ASSIGNMENT:
Return all the data exactly, keeping the pictures out.

DATASET EXCERPT:
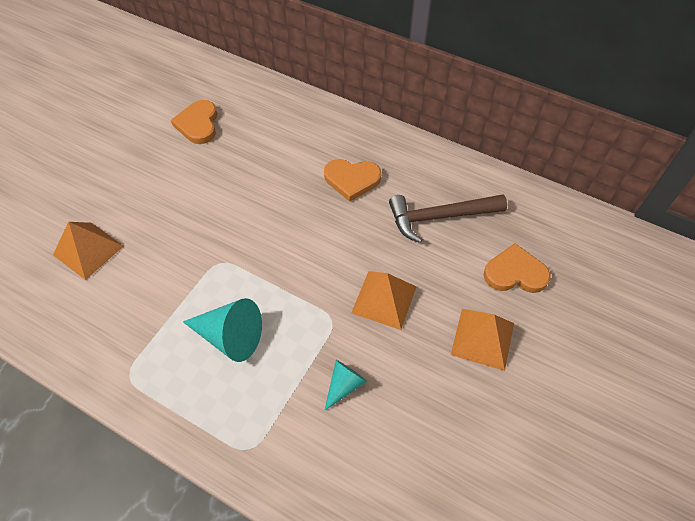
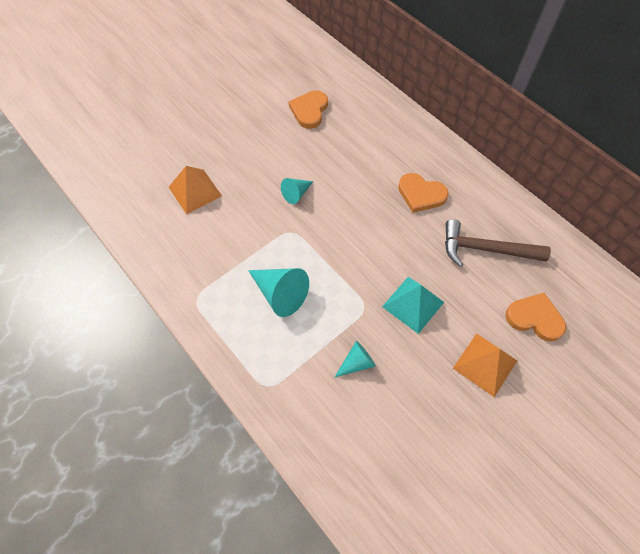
camera: 20 degrees right, 5 degrees up
(212, 218) = (296, 194): none -> turquoise cone
(384, 299) = (413, 304): orange pyramid -> turquoise pyramid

EXERCISE RESULT:
camera: 20 degrees right, 5 degrees up
(212, 218) = (296, 194): none -> turquoise cone
(384, 299) = (413, 304): orange pyramid -> turquoise pyramid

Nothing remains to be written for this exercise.